Among the records, which lines hold the word "brown"? Pick them out.

::: DATA FOR ANALYSIS

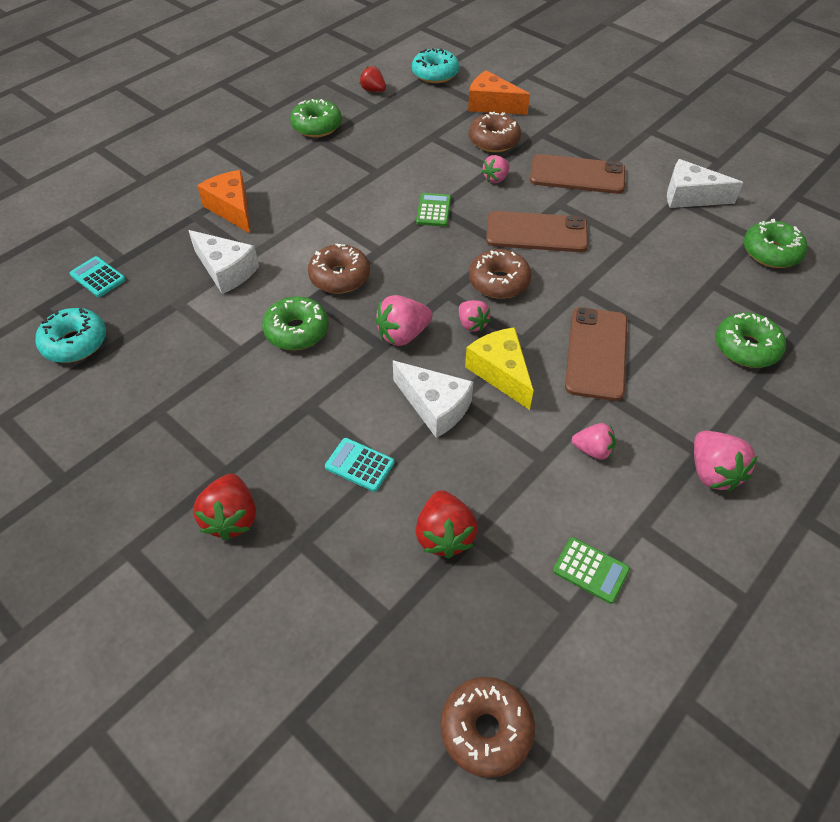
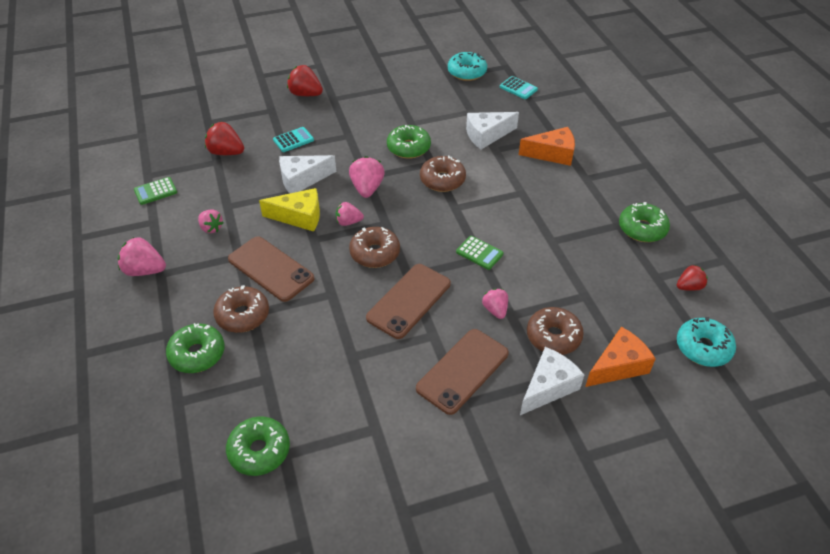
camera: 120 degrees right, 5 degrees down
turquoise calculator [69,256,126,297] -> turquoise calculator turned 60 degrees clockwise [500,76,538,99]
brown donut [440,677,535,778] -> brown donut moved to [213,285,269,333]
pink strawberry [572,423,616,460] -> pink strawberry turned 90 degrees counterclockwise [198,210,224,233]
white cheese [667,159,743,208] -> white cheese moved to [520,347,584,415]

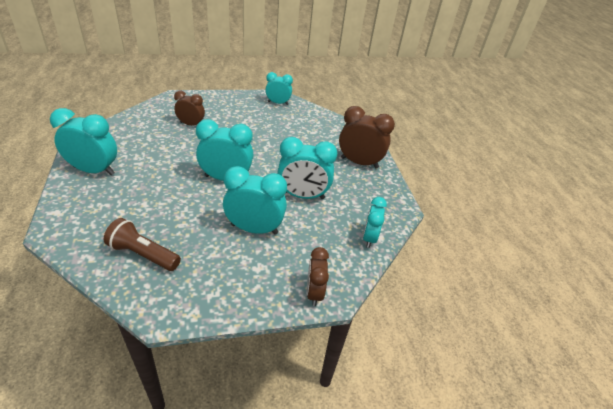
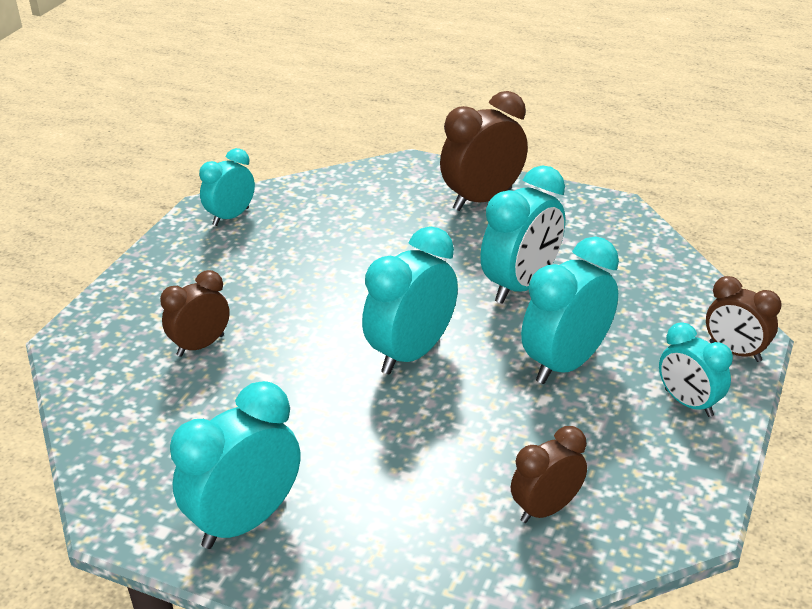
camera: 50 degrees left, 5 degrees down
brown flashlight [104,218,181,271] -> brown clock [511,426,587,523]
turquoise clock [363,197,387,248] -> turquoise clock moved to [659,322,733,417]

::::::

RESULT →
brown donut [440,677,535,778] -> brown donut moved to [213,285,269,333]
brown flashlight [104,218,181,271] -> brown clock [511,426,587,523]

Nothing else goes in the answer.